§ **What is needed**: Lines from the entries below that hold "diode" form the answer; copy all of them.

§ **Records supplied**:
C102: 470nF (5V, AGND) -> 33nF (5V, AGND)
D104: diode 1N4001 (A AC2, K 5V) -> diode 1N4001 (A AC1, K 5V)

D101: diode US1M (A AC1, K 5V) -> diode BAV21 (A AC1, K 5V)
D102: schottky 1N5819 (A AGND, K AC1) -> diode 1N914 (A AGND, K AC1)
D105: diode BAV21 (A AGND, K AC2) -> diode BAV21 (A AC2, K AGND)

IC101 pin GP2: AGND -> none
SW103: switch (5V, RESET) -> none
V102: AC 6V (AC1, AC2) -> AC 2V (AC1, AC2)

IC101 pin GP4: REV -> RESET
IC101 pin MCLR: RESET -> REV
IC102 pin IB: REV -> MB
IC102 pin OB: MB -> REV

§ **Answer for the task**:
D104: diode 1N4001 (A AC2, K 5V) -> diode 1N4001 (A AC1, K 5V)
D101: diode US1M (A AC1, K 5V) -> diode BAV21 (A AC1, K 5V)
D102: schottky 1N5819 (A AGND, K AC1) -> diode 1N914 (A AGND, K AC1)
D105: diode BAV21 (A AGND, K AC2) -> diode BAV21 (A AC2, K AGND)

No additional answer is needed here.